■ **Information**:
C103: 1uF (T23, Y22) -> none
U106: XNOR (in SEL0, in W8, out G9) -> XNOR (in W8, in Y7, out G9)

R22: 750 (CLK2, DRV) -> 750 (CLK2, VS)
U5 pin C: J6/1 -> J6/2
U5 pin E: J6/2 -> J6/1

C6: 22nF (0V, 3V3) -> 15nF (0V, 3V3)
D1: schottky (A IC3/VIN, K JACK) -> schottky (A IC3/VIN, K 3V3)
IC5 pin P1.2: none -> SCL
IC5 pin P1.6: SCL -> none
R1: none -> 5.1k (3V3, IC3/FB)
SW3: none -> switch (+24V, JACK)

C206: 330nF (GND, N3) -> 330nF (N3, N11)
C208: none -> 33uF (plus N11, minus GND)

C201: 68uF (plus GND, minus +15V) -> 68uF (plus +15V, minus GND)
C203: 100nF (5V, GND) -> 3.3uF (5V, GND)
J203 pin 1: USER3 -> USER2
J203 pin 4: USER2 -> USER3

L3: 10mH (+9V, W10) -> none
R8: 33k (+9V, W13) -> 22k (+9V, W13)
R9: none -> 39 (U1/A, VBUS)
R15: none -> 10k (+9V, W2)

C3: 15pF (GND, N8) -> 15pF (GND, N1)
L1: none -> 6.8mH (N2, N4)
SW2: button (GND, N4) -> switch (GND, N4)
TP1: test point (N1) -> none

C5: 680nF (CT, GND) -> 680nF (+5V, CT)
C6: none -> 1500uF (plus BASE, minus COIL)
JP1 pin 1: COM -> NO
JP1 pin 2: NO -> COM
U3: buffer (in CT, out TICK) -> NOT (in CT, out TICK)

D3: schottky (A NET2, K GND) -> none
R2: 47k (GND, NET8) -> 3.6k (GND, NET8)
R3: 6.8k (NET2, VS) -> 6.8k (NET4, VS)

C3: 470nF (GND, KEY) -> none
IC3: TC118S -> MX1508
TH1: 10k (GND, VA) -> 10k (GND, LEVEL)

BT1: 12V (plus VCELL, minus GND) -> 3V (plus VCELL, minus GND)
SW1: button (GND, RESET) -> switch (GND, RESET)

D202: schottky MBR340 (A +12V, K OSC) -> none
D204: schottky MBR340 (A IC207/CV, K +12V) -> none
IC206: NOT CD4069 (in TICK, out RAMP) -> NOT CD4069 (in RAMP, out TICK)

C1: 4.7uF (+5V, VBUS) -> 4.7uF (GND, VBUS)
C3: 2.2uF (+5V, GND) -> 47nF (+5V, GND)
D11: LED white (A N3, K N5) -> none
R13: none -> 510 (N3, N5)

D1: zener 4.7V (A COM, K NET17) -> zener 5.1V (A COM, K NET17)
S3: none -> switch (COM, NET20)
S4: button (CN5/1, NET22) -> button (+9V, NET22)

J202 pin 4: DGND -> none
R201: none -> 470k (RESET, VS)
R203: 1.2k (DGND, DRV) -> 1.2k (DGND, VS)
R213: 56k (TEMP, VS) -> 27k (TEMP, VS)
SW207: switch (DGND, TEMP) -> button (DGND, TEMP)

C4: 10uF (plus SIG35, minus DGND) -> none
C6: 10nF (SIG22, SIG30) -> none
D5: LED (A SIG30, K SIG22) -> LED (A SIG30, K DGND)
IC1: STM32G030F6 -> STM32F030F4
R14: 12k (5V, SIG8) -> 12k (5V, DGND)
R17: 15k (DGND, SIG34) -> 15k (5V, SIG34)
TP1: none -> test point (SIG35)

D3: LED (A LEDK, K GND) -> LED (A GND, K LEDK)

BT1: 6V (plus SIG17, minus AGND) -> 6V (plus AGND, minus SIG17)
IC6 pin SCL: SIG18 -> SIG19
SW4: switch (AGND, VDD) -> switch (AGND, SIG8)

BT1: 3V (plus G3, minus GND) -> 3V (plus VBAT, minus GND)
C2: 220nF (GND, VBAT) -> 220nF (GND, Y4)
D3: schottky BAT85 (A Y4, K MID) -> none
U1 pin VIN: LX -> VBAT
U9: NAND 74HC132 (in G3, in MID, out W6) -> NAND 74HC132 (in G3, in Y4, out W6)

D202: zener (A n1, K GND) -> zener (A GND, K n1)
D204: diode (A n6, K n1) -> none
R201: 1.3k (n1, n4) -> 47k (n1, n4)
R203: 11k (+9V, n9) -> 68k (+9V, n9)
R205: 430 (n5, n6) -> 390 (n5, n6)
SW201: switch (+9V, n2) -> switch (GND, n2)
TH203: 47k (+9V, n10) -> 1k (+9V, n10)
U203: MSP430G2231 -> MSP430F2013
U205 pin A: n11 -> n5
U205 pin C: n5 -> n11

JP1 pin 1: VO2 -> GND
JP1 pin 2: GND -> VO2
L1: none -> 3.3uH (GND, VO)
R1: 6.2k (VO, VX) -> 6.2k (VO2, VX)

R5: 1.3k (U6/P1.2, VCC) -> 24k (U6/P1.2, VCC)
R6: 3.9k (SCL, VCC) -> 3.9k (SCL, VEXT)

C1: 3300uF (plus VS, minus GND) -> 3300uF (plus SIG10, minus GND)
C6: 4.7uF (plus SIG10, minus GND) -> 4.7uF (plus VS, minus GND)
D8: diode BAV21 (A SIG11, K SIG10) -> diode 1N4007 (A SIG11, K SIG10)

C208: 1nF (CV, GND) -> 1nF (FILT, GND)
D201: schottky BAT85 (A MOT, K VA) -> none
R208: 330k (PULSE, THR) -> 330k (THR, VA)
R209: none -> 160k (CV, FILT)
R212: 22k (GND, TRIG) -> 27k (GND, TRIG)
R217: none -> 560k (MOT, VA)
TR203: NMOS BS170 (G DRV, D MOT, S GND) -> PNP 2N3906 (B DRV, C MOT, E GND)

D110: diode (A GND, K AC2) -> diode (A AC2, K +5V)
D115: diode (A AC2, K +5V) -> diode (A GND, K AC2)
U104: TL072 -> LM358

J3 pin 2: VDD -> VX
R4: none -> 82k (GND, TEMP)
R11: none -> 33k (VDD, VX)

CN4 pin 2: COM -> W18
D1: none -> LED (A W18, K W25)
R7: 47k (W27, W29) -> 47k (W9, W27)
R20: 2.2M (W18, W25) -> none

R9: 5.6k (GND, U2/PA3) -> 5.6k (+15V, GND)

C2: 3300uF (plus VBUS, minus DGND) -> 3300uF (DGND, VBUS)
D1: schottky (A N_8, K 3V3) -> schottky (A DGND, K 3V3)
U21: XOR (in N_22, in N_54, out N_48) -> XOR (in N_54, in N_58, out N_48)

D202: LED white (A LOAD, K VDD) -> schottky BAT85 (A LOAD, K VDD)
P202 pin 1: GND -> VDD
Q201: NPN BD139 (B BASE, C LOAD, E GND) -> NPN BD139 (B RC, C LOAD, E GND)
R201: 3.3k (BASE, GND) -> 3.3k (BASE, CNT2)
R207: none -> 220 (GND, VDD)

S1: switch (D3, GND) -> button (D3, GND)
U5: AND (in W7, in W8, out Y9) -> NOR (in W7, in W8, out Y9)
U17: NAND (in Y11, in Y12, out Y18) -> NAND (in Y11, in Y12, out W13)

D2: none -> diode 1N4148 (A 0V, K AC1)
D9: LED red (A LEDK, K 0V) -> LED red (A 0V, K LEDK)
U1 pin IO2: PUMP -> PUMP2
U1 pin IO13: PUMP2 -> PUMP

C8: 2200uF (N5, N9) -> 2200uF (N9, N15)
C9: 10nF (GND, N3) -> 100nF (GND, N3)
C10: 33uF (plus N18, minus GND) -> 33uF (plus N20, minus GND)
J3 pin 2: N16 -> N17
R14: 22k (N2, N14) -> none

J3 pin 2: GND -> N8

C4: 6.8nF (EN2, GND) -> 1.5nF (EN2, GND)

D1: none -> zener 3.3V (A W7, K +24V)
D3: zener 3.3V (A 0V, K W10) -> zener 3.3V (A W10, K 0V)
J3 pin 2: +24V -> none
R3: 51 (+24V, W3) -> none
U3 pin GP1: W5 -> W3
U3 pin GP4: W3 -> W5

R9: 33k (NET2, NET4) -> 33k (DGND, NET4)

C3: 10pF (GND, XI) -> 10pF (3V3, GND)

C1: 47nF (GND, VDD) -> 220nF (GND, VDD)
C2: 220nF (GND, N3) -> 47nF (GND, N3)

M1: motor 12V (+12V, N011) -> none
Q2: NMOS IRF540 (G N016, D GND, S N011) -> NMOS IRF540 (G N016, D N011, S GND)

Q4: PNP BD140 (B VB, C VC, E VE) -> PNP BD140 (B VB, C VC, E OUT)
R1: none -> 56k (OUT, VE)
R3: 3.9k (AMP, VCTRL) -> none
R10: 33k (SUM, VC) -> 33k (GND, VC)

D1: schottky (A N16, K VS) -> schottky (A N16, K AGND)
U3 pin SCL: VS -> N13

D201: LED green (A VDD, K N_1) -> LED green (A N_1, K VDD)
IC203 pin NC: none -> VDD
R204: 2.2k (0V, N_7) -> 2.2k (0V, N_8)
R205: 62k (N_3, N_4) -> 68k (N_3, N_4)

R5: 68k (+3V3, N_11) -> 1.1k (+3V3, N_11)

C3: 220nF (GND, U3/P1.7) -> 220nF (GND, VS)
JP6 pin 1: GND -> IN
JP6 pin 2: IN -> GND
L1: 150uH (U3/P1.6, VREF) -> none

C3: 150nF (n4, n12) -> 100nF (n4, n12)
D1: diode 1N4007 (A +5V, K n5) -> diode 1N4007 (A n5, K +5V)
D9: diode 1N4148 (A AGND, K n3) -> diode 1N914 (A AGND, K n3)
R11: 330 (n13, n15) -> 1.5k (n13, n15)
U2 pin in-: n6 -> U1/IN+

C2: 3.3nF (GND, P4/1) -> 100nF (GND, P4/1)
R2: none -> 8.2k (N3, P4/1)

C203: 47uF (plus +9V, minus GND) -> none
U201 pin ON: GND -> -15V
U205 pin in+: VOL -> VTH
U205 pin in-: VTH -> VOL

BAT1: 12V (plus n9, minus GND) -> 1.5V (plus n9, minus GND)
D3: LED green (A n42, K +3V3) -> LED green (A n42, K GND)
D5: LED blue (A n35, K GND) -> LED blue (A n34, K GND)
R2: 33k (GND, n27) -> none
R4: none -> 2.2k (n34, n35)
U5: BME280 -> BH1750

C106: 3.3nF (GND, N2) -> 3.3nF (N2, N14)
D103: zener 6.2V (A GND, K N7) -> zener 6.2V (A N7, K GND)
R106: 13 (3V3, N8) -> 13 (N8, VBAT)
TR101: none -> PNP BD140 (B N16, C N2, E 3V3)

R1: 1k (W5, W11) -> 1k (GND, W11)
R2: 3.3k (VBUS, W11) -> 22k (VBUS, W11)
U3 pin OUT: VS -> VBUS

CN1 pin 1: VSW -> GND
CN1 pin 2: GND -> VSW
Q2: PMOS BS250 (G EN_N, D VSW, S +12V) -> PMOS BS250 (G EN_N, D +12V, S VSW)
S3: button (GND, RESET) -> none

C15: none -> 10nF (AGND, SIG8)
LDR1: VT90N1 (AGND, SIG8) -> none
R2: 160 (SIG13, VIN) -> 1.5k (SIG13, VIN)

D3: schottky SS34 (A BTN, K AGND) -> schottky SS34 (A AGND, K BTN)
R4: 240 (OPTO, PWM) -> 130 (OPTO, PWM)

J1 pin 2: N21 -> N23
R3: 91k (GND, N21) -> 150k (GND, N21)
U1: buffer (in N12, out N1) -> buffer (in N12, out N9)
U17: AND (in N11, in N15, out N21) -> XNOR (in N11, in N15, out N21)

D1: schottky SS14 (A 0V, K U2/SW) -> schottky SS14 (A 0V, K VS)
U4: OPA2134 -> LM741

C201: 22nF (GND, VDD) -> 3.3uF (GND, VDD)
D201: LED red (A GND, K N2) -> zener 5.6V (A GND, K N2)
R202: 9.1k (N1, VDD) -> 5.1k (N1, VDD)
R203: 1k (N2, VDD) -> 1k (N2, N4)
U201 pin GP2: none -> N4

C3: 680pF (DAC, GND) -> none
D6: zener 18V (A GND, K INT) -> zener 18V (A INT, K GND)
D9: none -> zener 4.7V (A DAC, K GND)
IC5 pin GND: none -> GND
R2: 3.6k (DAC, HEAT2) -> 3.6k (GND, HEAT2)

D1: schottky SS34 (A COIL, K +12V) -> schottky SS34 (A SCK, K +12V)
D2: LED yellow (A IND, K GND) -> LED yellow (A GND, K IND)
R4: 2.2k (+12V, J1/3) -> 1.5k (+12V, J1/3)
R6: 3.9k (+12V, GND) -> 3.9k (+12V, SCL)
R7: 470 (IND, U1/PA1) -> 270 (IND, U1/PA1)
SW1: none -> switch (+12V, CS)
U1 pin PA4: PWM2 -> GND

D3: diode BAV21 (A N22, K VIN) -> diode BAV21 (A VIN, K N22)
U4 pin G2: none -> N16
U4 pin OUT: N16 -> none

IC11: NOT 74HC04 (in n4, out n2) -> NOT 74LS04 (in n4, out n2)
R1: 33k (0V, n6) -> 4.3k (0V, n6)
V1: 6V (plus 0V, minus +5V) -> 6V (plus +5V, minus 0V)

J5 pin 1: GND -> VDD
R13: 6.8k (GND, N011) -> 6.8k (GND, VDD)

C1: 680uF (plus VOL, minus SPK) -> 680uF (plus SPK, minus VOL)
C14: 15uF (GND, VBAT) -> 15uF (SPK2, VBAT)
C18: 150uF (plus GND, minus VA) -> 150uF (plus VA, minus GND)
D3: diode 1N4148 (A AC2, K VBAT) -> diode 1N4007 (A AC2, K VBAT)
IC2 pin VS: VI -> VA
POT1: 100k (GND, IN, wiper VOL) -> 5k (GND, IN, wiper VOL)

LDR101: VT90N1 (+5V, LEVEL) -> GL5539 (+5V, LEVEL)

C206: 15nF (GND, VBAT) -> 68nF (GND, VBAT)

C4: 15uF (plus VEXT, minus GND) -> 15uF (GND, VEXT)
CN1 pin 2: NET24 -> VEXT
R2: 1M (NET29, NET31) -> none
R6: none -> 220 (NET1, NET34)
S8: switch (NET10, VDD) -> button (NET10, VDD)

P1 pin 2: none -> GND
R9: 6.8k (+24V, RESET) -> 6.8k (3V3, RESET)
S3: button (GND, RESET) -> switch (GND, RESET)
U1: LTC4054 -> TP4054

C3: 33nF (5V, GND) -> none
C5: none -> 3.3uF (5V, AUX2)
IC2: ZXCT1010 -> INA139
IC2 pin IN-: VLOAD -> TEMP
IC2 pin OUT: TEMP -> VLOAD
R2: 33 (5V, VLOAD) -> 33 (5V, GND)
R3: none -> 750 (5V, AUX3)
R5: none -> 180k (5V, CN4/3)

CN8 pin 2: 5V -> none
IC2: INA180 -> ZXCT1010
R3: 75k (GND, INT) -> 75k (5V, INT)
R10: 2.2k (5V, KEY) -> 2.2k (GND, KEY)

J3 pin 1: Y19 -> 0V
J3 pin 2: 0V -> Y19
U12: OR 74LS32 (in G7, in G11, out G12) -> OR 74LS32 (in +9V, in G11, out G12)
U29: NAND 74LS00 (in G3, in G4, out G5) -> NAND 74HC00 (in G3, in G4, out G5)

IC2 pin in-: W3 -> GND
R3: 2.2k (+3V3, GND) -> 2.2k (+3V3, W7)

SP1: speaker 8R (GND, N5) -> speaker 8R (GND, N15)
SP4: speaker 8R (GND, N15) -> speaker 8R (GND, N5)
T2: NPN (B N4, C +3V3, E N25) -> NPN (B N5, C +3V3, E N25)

■ **Your instructions**: Starting with the line above that holds "LDR101: VT90N1 (+5V, LEVEL)" and stopping with the line that holds "J3 pin 1: Y19 -> 0V", reproduce each line exactly, omitting all other lines.

■ **Response area**:
LDR101: VT90N1 (+5V, LEVEL) -> GL5539 (+5V, LEVEL)

C206: 15nF (GND, VBAT) -> 68nF (GND, VBAT)

C4: 15uF (plus VEXT, minus GND) -> 15uF (GND, VEXT)
CN1 pin 2: NET24 -> VEXT
R2: 1M (NET29, NET31) -> none
R6: none -> 220 (NET1, NET34)
S8: switch (NET10, VDD) -> button (NET10, VDD)

P1 pin 2: none -> GND
R9: 6.8k (+24V, RESET) -> 6.8k (3V3, RESET)
S3: button (GND, RESET) -> switch (GND, RESET)
U1: LTC4054 -> TP4054

C3: 33nF (5V, GND) -> none
C5: none -> 3.3uF (5V, AUX2)
IC2: ZXCT1010 -> INA139
IC2 pin IN-: VLOAD -> TEMP
IC2 pin OUT: TEMP -> VLOAD
R2: 33 (5V, VLOAD) -> 33 (5V, GND)
R3: none -> 750 (5V, AUX3)
R5: none -> 180k (5V, CN4/3)

CN8 pin 2: 5V -> none
IC2: INA180 -> ZXCT1010
R3: 75k (GND, INT) -> 75k (5V, INT)
R10: 2.2k (5V, KEY) -> 2.2k (GND, KEY)

J3 pin 1: Y19 -> 0V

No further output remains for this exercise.